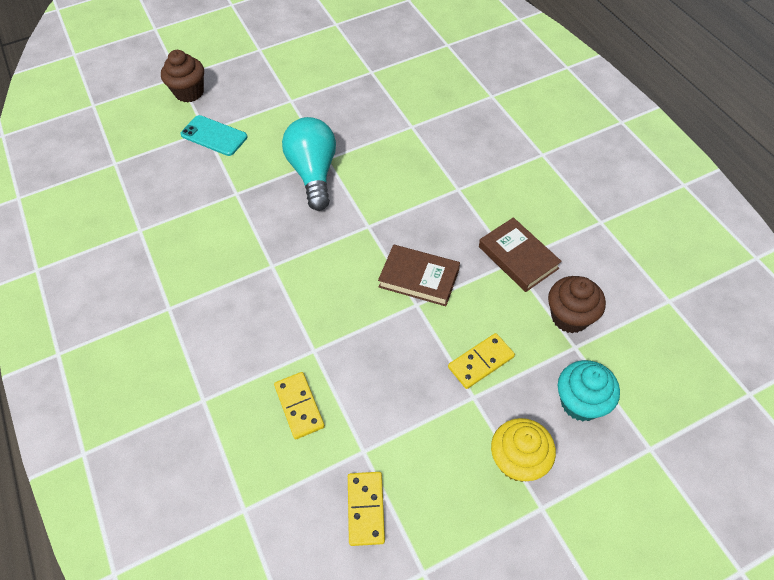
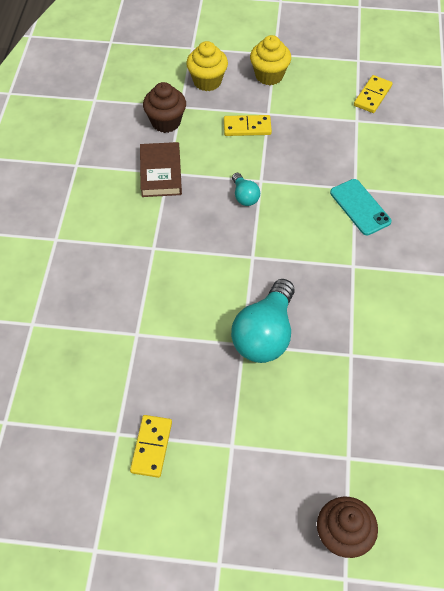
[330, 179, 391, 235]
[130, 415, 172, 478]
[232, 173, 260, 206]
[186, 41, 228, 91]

·····

ACTIVITY
Omit the pictures, then give all the lines above again exactly.

RESPONSE
[330, 179, 391, 235]
[130, 415, 172, 478]
[232, 173, 260, 206]
[186, 41, 228, 91]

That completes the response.